Problem to solve: Below is a block of records. Copy every line in it that contains the word "VRAW".

Supplied data:
-=-=-
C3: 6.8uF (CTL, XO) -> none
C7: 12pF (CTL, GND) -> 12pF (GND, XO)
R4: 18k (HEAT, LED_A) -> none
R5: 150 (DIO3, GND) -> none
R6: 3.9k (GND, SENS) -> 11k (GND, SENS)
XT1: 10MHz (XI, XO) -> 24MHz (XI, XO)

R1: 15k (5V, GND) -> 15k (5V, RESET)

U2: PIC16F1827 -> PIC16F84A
-=-=-
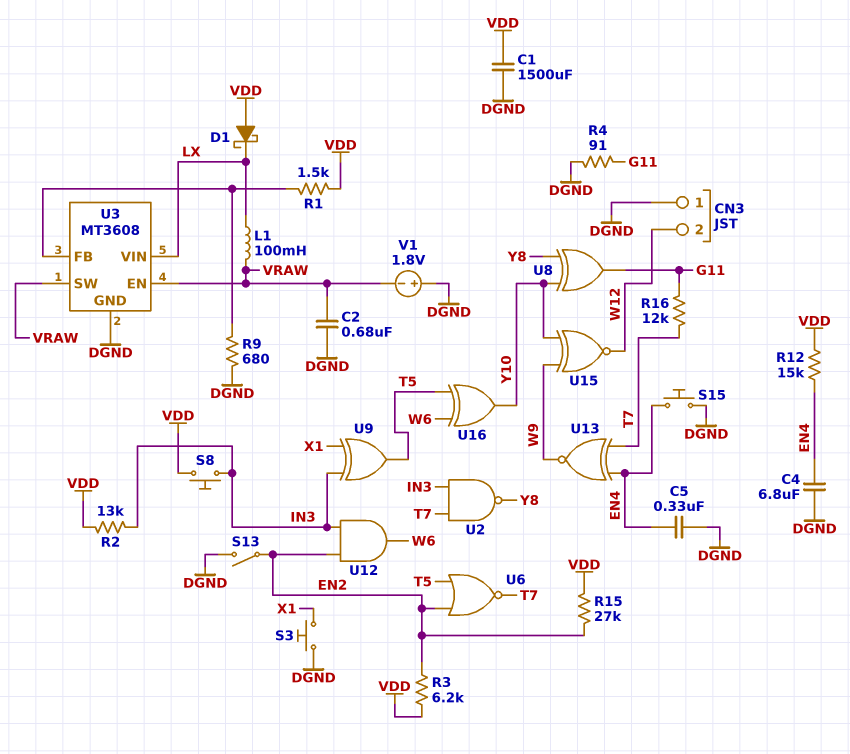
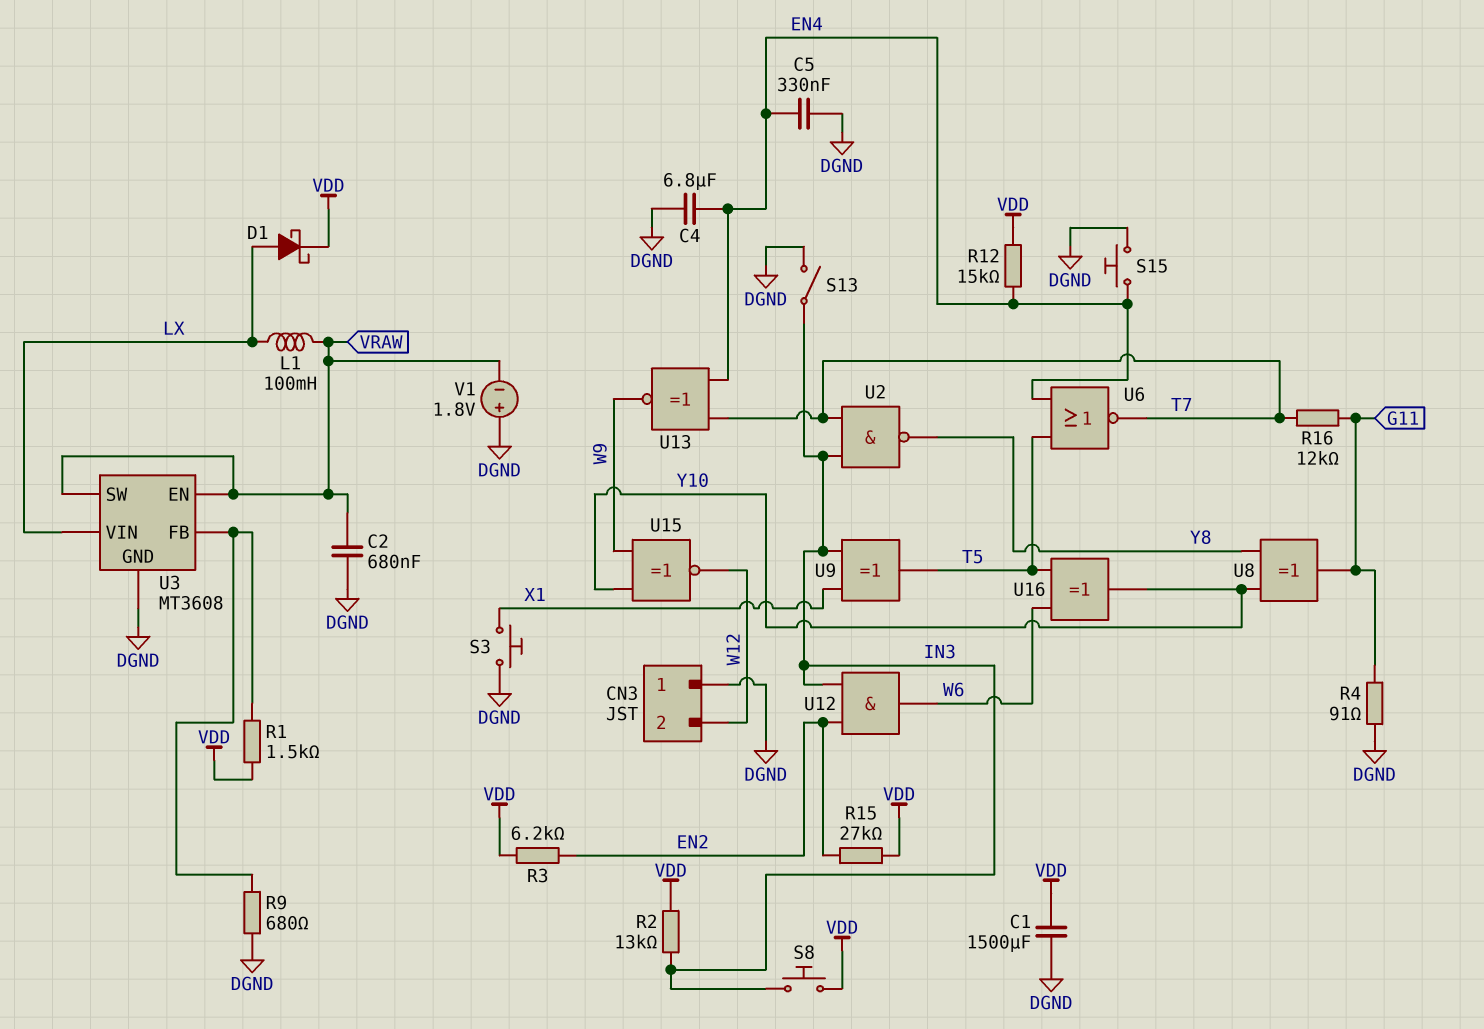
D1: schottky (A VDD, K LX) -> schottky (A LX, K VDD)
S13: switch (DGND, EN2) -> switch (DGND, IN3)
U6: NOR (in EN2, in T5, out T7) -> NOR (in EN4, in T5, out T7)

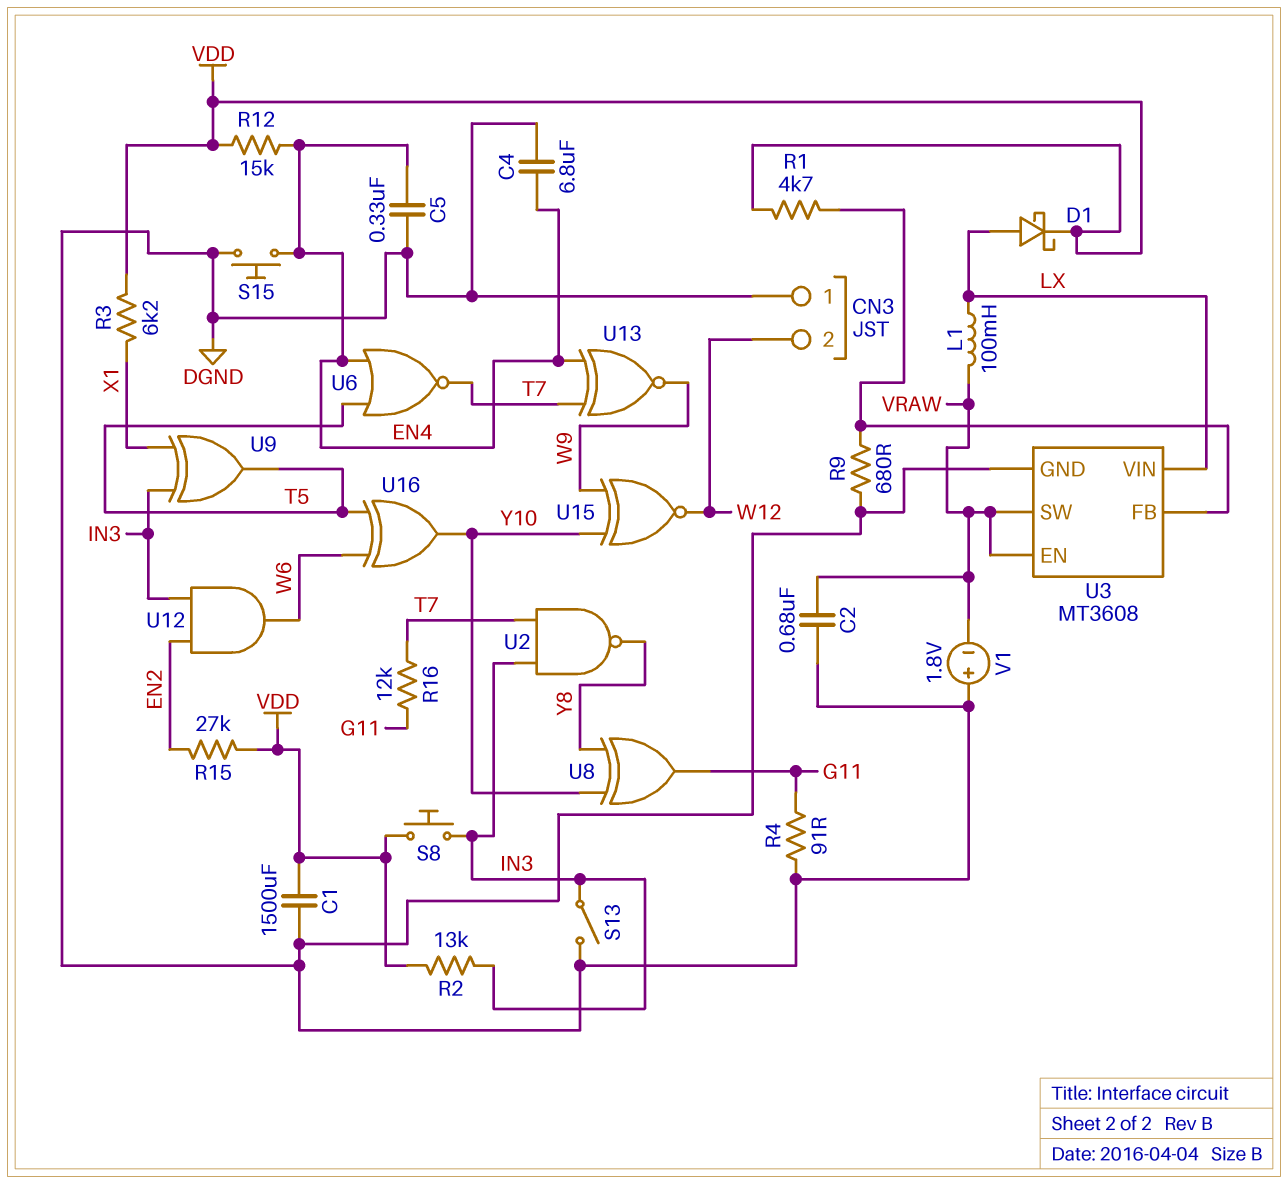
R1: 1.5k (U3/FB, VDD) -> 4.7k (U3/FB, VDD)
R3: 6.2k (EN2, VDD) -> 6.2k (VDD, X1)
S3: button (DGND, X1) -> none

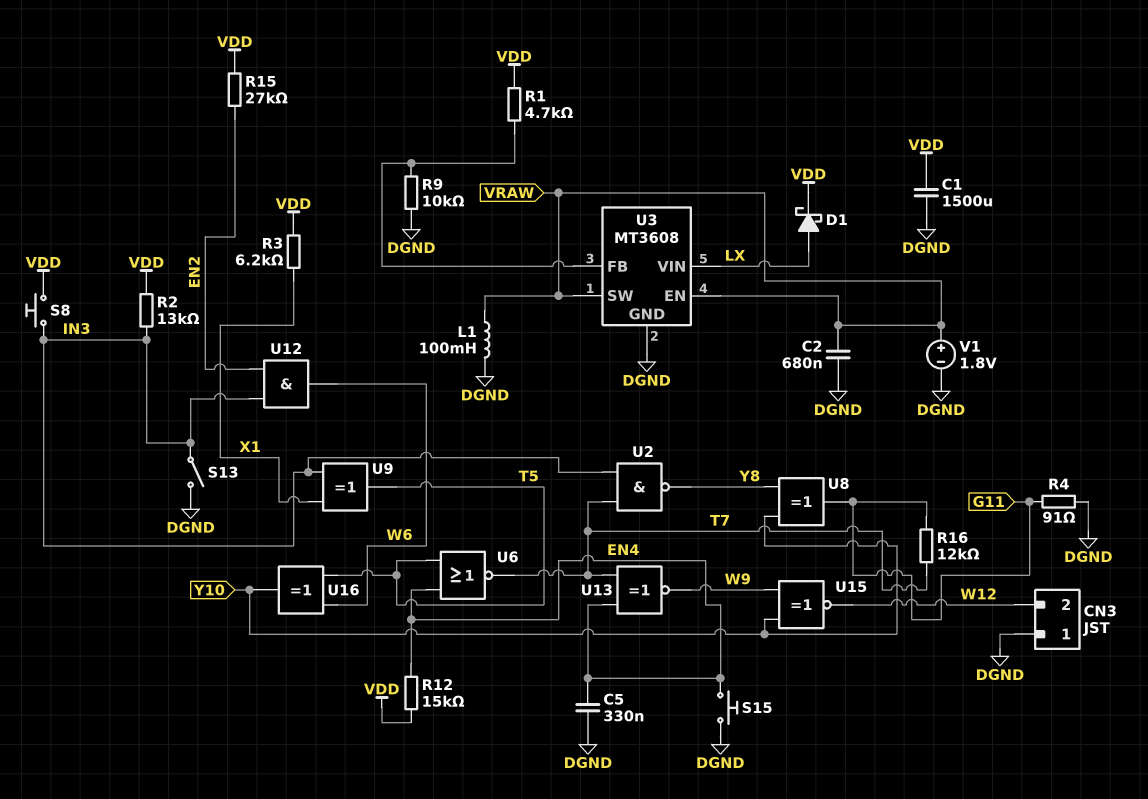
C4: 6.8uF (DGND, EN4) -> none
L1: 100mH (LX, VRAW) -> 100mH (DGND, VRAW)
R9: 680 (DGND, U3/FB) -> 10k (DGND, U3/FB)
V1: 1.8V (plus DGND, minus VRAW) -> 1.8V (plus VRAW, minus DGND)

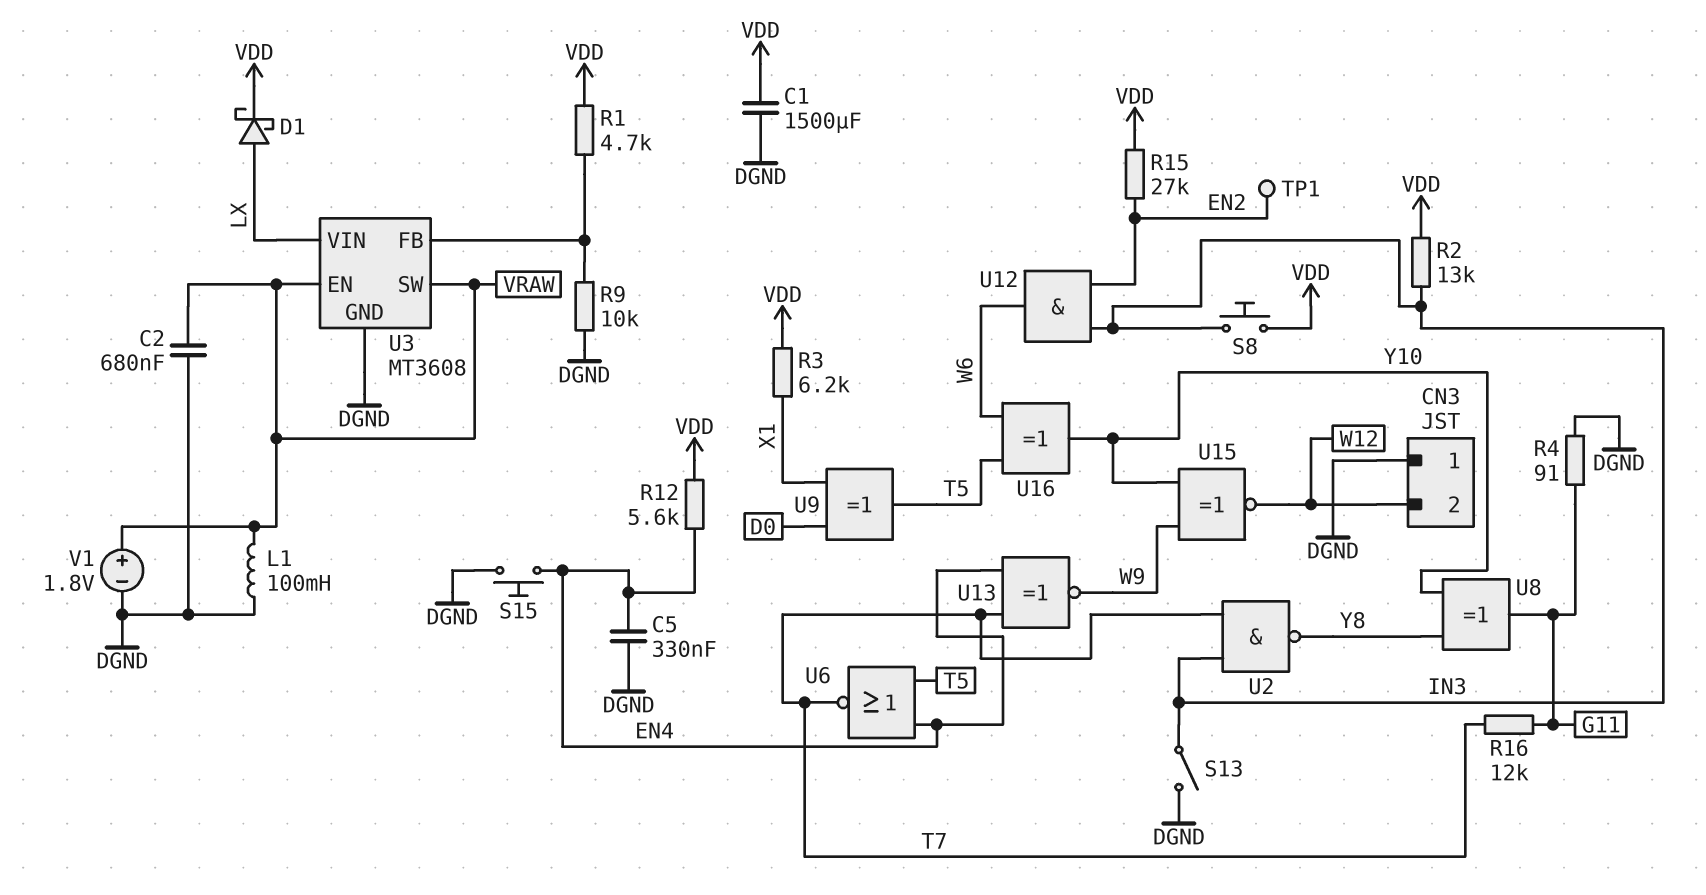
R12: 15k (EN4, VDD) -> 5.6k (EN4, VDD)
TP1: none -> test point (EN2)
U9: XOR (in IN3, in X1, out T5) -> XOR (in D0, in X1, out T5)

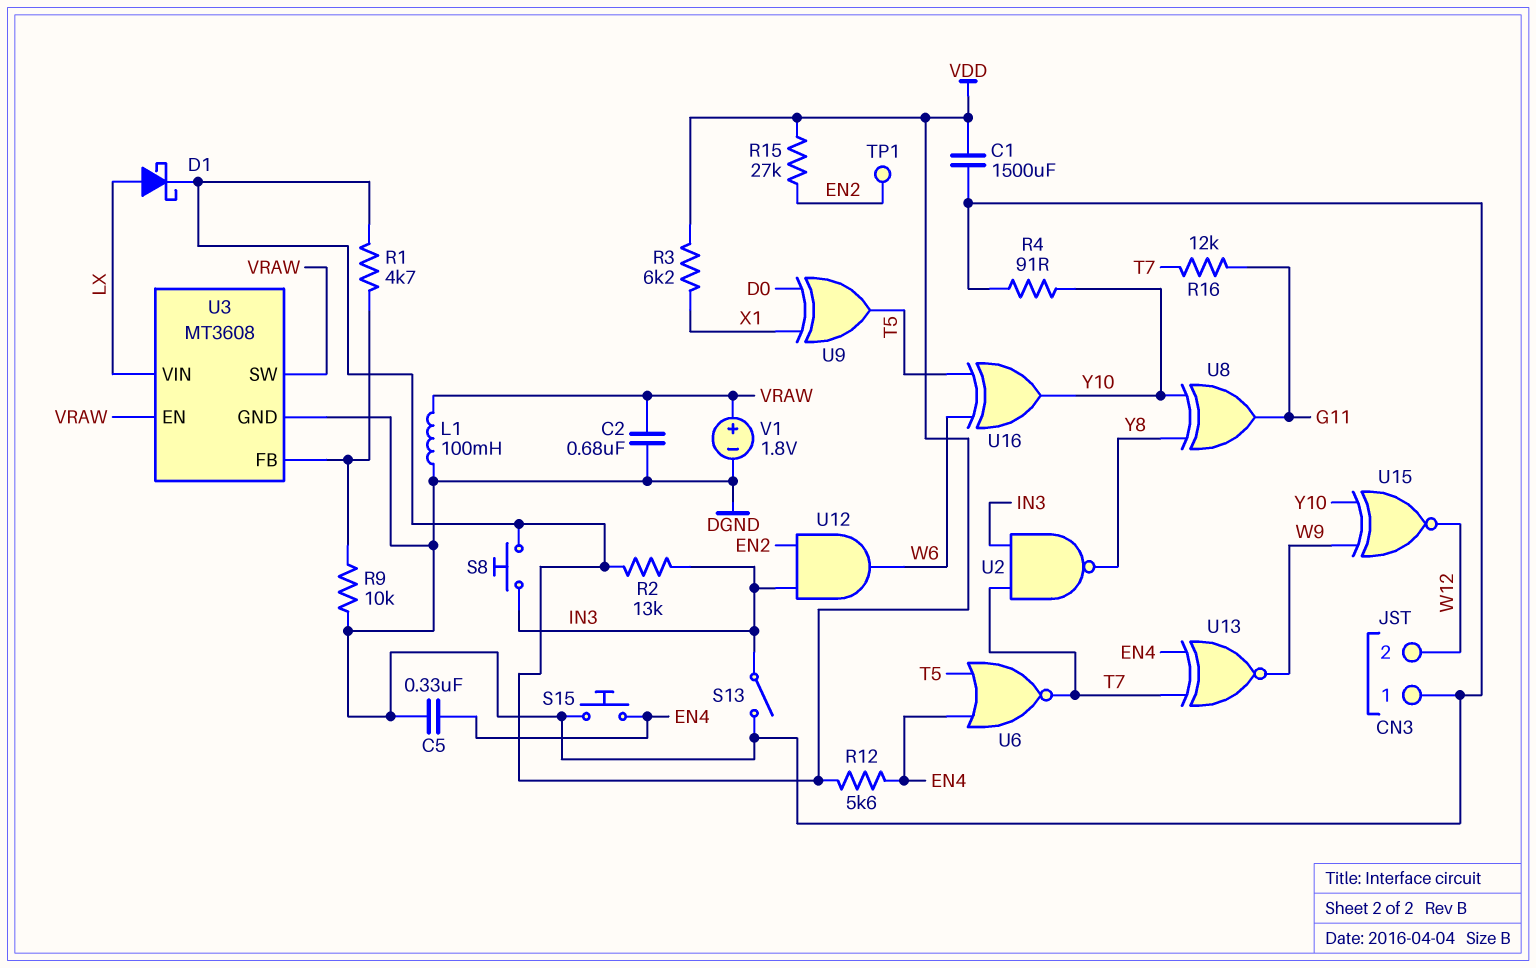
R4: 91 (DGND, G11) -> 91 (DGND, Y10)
-=-=-
Exercise output:
L1: 100mH (LX, VRAW) -> 100mH (DGND, VRAW)
V1: 1.8V (plus DGND, minus VRAW) -> 1.8V (plus VRAW, minus DGND)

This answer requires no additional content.